*** Opening AVAILABLE DATA ***

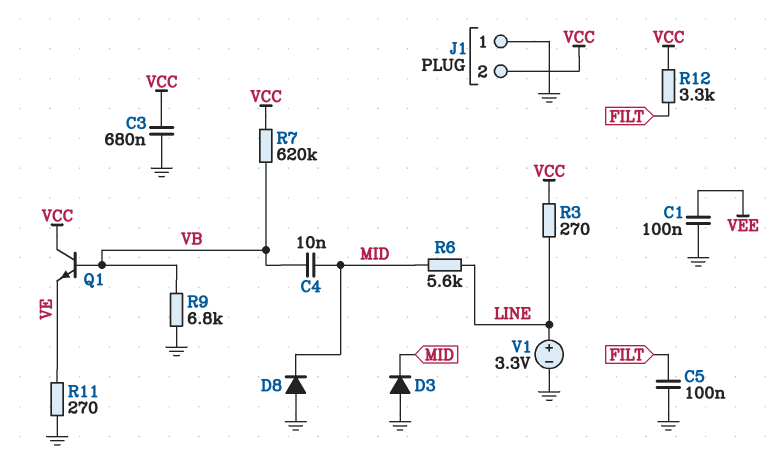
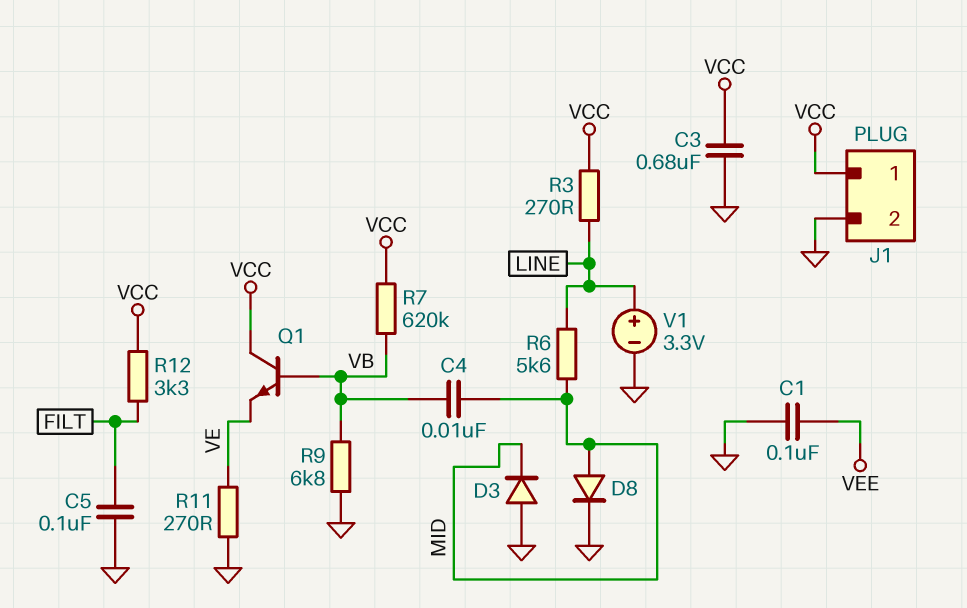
D8: diode (A GND, K MID) -> diode (A MID, K GND)
J1 pin 1: GND -> VCC
J1 pin 2: VCC -> GND

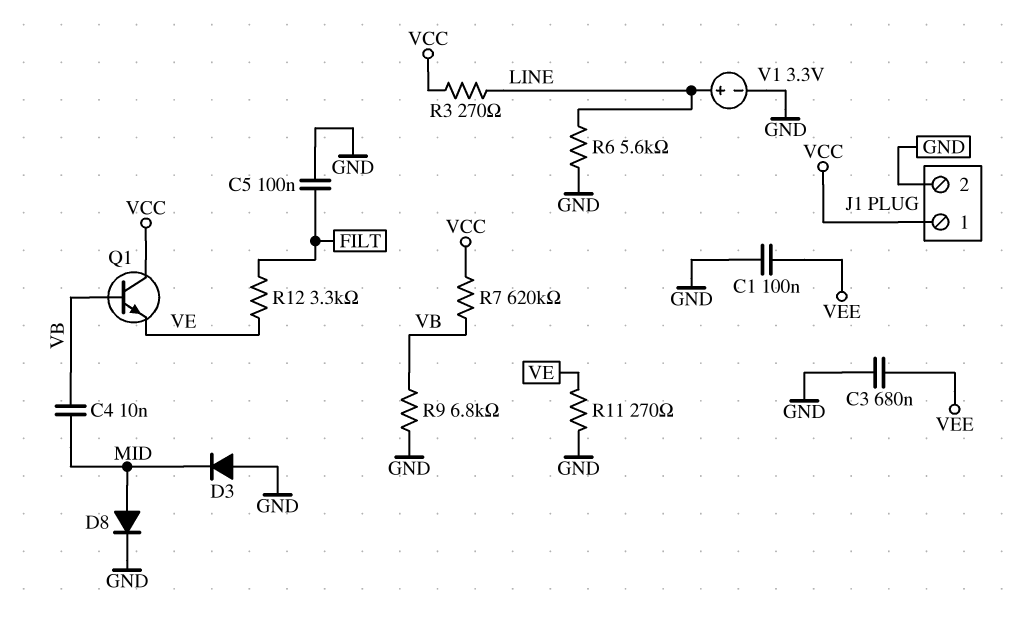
C3: 680nF (GND, VCC) -> 680nF (GND, VEE)
R6: 5.6k (LINE, MID) -> 5.6k (GND, LINE)
R12: 3.3k (FILT, VCC) -> 3.3k (FILT, VE)

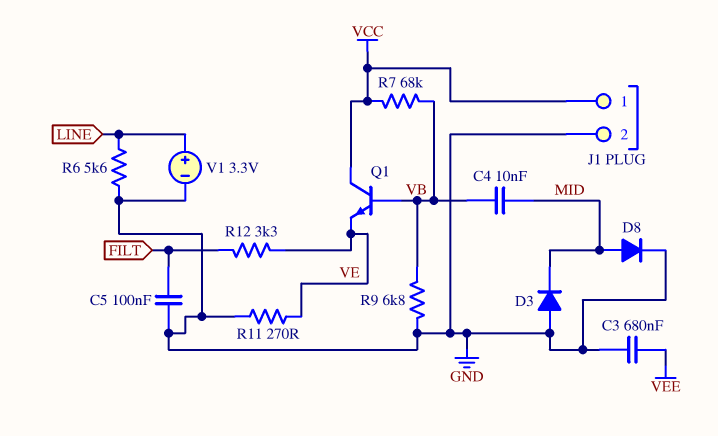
C1: 100nF (GND, VEE) -> none
R3: 270 (LINE, VCC) -> none
R7: 620k (VB, VCC) -> 68k (VB, VCC)

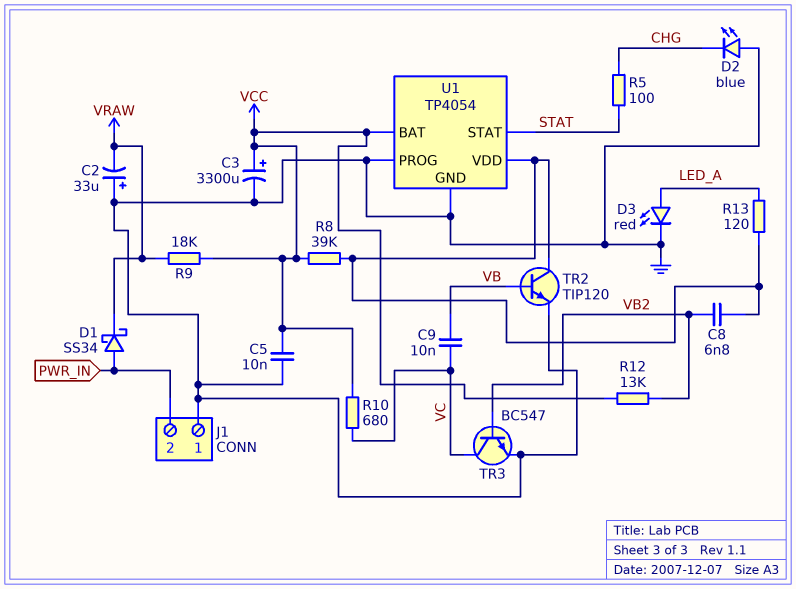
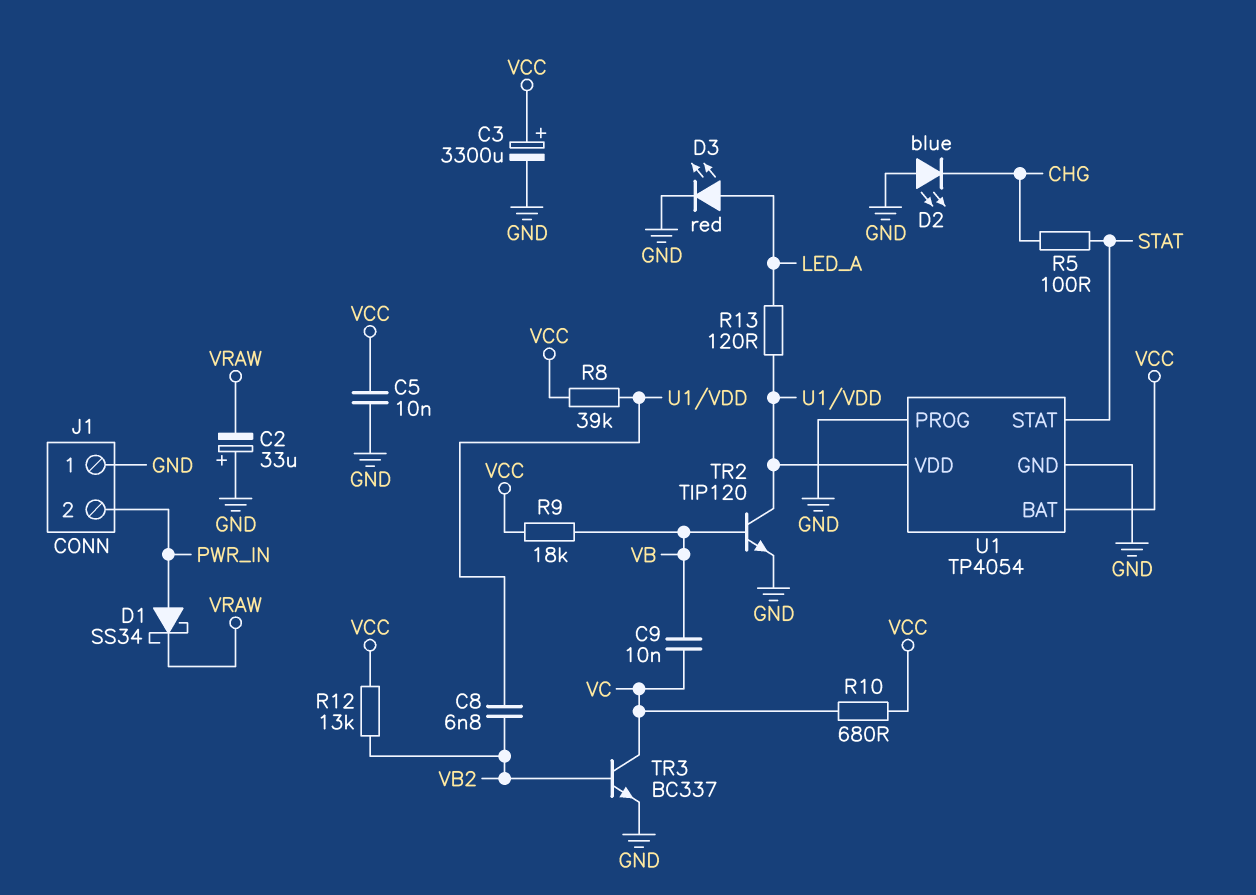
R9: 18k (VCC, VRAW) -> 18k (VB, VCC)
TR3: NPN BC547 (B VB2, C VC, E GND) -> NPN BC337 (B VB2, C VC, E GND)

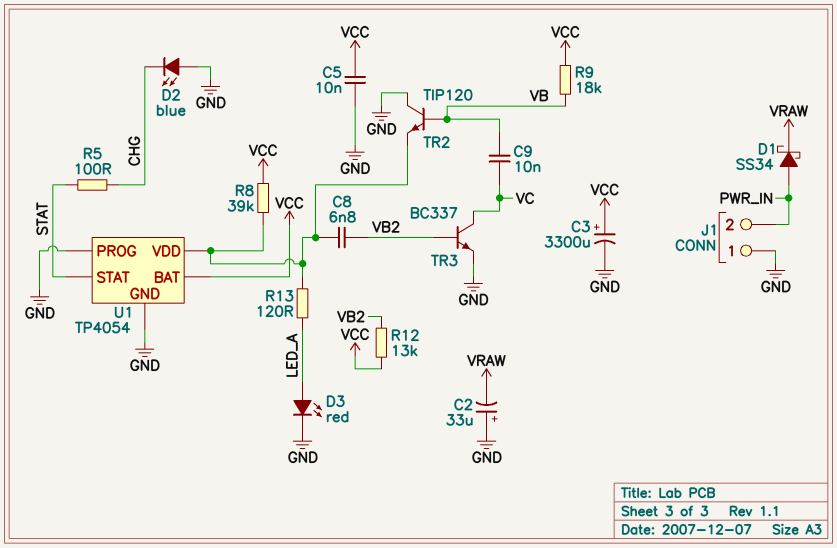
R10: 680 (VC, VCC) -> none
TR2: NPN TIP120 (B VB, C U1/VDD, E GND) -> NPN TIP120 (B VB, C GND, E U1/VDD)

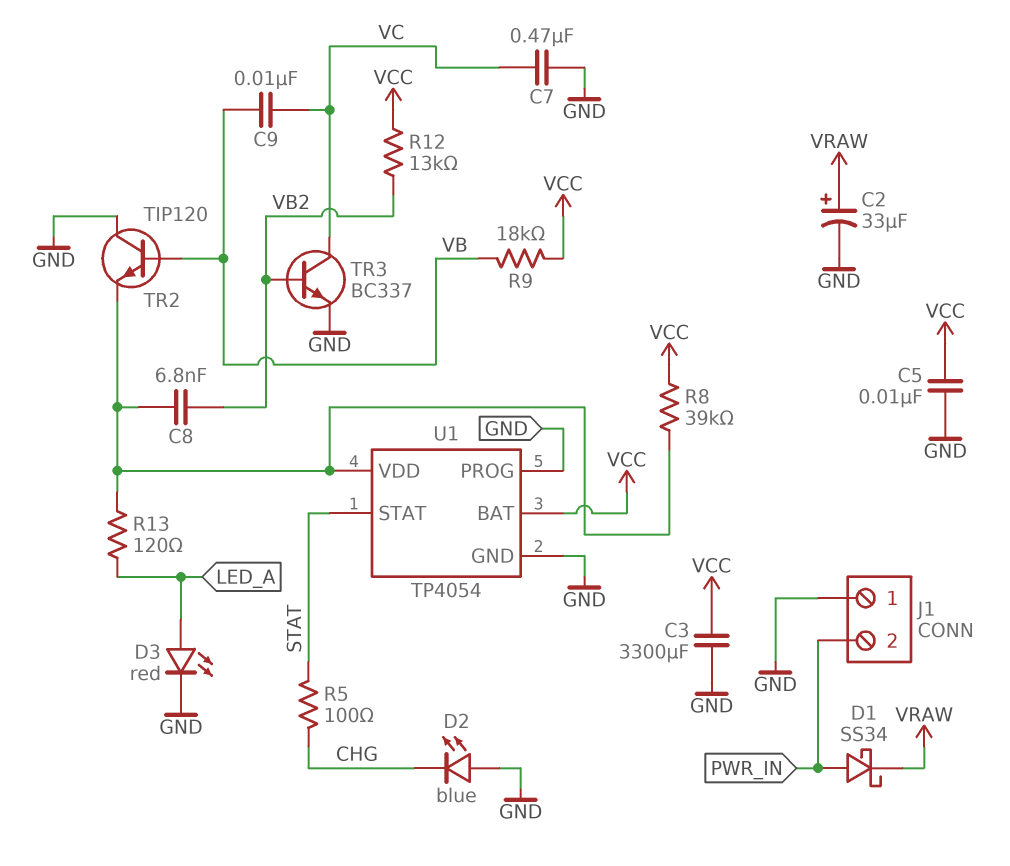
C2: 33uF (plus GND, minus VRAW) -> 33uF (plus VRAW, minus GND)
C3: 3300uF (plus VCC, minus GND) -> 3300uF (GND, VCC)
C7: none -> 470nF (GND, VC)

*** Closing AVAILABLE DATA ***

> _WORK INSTRUCTIONS_: Leave out every picture, and copy exactly the lines from the line that contains "TR2: NPN TIP120" through the end of the material.

> _RESPONSE TO THE EXERCISE_:
TR2: NPN TIP120 (B VB, C U1/VDD, E GND) -> NPN TIP120 (B VB, C GND, E U1/VDD)

C2: 33uF (plus GND, minus VRAW) -> 33uF (plus VRAW, minus GND)
C3: 3300uF (plus VCC, minus GND) -> 3300uF (GND, VCC)
C7: none -> 470nF (GND, VC)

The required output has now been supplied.